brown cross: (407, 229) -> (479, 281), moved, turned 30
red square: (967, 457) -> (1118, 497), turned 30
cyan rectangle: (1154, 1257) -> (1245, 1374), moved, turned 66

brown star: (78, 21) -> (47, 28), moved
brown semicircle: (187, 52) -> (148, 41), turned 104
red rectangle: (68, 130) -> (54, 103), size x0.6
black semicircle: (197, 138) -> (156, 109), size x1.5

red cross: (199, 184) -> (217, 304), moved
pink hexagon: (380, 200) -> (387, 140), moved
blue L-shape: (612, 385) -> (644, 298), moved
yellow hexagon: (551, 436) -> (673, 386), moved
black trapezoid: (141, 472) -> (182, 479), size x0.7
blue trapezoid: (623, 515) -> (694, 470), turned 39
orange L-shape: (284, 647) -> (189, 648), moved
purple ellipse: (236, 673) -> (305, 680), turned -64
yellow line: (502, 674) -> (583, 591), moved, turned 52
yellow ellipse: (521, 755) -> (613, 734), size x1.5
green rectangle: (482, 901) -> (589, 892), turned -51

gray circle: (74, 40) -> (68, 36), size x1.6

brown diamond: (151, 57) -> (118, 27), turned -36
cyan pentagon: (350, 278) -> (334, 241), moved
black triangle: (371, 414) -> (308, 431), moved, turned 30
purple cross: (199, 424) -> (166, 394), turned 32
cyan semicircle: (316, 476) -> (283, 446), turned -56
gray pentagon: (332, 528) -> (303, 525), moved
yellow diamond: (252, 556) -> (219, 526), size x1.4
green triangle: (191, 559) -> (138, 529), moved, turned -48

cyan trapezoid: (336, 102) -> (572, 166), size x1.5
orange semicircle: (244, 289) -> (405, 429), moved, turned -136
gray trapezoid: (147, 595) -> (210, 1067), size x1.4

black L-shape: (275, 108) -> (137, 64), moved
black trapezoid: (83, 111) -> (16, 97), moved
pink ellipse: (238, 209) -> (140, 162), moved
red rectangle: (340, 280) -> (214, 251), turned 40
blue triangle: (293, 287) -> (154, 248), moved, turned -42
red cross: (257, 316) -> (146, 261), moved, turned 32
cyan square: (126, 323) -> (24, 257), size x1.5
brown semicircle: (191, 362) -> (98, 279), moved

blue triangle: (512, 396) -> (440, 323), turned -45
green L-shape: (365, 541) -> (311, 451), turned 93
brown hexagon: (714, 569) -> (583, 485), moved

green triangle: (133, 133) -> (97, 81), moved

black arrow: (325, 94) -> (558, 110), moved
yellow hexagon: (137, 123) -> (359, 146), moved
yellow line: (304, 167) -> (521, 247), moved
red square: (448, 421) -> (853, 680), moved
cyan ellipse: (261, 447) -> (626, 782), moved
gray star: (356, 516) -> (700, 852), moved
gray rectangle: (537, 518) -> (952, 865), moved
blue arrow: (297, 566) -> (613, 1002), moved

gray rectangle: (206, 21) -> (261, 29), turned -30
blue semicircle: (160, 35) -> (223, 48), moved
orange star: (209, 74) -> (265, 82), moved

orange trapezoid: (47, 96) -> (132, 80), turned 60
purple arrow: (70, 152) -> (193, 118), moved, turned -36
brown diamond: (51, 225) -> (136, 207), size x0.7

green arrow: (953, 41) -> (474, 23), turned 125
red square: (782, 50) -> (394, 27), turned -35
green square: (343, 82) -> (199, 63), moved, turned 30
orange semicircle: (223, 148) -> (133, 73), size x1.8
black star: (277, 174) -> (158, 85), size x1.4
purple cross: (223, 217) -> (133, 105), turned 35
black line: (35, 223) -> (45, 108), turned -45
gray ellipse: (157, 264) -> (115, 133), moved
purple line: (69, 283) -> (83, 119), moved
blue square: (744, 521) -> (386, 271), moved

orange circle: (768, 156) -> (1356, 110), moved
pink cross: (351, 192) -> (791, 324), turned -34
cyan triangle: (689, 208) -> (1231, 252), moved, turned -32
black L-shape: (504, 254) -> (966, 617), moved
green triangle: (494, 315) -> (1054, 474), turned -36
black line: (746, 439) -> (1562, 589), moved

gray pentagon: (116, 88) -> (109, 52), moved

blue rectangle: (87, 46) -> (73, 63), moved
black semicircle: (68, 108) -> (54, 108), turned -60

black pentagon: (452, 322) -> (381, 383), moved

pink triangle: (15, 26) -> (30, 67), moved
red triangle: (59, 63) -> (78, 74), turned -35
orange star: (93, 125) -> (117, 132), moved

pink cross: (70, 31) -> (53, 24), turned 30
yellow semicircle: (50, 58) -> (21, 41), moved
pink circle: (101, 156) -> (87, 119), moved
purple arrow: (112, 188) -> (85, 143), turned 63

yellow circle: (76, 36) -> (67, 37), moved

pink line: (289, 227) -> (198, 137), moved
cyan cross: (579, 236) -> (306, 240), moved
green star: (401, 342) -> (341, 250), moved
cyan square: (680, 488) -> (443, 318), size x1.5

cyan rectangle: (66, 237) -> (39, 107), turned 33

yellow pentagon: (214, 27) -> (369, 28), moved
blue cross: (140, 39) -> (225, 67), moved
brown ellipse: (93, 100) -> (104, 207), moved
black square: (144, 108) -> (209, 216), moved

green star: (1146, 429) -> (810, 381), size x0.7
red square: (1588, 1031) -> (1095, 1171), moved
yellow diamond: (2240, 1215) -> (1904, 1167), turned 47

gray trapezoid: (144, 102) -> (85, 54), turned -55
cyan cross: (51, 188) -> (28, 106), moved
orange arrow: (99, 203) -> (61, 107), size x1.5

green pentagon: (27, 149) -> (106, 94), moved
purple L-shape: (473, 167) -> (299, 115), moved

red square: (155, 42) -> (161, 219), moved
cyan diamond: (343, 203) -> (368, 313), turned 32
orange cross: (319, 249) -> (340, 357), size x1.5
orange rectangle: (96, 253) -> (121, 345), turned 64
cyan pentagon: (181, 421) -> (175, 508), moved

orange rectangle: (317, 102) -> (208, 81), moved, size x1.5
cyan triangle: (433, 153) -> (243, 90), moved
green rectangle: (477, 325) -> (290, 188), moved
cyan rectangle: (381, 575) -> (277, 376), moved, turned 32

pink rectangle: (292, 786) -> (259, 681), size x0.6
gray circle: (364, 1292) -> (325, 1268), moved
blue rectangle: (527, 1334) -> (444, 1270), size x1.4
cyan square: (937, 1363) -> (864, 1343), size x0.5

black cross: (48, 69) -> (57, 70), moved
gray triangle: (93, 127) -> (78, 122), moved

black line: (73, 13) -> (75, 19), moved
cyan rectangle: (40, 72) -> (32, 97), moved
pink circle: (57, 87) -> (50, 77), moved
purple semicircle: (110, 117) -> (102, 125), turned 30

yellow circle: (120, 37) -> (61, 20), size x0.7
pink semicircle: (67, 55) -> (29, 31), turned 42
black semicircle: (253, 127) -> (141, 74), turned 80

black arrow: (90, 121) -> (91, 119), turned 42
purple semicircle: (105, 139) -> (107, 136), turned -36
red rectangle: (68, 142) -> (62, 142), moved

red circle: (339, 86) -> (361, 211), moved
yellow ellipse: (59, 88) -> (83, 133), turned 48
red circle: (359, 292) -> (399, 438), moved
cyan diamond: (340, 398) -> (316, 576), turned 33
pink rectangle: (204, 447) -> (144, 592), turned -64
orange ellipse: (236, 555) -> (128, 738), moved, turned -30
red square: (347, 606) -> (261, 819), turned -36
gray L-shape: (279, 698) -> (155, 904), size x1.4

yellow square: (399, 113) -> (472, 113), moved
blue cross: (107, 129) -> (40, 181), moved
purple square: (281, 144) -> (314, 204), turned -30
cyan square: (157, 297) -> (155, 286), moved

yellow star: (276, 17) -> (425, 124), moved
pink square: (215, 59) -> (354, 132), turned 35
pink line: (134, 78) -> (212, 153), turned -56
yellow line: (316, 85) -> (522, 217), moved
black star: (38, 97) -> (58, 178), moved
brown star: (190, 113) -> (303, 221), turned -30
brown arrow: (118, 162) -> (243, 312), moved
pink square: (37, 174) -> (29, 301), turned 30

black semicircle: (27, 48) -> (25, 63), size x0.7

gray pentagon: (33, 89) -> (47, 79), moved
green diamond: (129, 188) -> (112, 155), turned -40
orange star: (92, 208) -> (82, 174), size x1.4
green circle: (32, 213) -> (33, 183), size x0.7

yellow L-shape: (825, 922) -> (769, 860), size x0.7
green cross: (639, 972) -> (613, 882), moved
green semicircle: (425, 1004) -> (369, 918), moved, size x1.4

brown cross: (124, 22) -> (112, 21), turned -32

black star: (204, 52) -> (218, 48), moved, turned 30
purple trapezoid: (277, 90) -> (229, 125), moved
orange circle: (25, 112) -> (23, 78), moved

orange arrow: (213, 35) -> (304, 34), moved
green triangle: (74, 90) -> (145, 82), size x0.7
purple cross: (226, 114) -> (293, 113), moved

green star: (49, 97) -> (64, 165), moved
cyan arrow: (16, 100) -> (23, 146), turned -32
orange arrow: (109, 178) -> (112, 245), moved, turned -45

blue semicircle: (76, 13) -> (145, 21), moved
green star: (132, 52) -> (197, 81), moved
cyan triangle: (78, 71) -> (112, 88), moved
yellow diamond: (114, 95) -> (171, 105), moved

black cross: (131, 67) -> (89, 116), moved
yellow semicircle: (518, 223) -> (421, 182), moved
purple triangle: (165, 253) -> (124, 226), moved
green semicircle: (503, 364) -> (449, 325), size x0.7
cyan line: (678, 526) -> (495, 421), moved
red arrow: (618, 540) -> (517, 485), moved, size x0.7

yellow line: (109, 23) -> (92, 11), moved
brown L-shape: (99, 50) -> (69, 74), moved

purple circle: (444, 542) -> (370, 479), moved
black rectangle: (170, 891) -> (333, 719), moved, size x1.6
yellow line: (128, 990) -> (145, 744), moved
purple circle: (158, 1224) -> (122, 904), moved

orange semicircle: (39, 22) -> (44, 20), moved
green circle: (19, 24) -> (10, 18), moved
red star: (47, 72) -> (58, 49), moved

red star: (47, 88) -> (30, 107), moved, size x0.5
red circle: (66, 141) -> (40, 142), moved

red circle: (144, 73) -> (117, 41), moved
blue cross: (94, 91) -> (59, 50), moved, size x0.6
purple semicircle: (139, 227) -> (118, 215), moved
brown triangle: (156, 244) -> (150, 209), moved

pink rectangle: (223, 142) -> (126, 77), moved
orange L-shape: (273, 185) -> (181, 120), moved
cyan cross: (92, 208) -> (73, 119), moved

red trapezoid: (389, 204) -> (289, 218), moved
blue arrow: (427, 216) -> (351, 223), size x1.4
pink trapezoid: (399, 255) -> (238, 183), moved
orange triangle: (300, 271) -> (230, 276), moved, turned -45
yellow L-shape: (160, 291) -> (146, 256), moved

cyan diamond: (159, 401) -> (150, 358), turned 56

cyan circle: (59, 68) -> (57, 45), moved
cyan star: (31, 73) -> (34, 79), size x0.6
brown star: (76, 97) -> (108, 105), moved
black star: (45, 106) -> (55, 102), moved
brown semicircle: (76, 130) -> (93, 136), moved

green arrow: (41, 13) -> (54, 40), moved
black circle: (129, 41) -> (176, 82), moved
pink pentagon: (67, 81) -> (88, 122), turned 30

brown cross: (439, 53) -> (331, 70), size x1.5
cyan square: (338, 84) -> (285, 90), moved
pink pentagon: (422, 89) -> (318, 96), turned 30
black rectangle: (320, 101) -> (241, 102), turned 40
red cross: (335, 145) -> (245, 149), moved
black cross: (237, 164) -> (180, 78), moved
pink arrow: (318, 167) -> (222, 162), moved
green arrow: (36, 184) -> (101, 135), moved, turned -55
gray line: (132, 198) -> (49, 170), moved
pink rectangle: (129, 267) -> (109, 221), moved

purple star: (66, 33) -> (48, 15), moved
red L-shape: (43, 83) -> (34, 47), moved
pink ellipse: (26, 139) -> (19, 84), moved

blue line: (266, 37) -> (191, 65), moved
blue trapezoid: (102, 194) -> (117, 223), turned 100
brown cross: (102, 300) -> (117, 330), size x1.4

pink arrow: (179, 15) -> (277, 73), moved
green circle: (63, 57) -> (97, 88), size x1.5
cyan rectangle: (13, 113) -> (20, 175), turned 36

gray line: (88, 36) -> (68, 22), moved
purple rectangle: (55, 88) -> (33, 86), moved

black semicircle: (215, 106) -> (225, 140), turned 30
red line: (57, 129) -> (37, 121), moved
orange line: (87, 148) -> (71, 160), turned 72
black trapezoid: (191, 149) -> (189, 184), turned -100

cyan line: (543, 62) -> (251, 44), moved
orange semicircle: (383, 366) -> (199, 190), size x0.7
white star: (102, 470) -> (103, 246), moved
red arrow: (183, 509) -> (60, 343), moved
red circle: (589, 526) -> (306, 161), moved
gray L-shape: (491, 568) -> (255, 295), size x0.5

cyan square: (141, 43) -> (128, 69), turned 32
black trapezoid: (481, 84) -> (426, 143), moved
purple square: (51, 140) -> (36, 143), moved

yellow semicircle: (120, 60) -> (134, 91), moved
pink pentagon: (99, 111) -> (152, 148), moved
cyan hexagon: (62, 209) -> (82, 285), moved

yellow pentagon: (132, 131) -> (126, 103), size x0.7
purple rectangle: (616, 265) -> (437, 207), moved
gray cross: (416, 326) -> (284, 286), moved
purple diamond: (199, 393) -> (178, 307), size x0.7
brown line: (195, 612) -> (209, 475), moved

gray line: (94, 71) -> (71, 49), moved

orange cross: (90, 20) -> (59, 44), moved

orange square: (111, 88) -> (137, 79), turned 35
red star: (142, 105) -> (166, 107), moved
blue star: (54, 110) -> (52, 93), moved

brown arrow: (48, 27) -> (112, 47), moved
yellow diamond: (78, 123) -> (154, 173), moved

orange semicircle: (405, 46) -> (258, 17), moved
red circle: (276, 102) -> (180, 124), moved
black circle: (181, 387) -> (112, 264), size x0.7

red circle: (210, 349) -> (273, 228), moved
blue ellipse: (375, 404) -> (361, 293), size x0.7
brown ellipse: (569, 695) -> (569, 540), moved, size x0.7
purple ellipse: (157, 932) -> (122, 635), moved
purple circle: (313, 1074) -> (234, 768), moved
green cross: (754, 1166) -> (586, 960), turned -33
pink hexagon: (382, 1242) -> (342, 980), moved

[Exercise details] Retype exactly the lines above, from the one with "black rectangle: (320, 101)" through the one with "pink ellipse: (26, 139) -> (19, 84), moved", inclusive.

[Response]
black rectangle: (320, 101) -> (241, 102), turned 40
red cross: (335, 145) -> (245, 149), moved
black cross: (237, 164) -> (180, 78), moved
pink arrow: (318, 167) -> (222, 162), moved
green arrow: (36, 184) -> (101, 135), moved, turned -55
gray line: (132, 198) -> (49, 170), moved
pink rectangle: (129, 267) -> (109, 221), moved

purple star: (66, 33) -> (48, 15), moved
red L-shape: (43, 83) -> (34, 47), moved
pink ellipse: (26, 139) -> (19, 84), moved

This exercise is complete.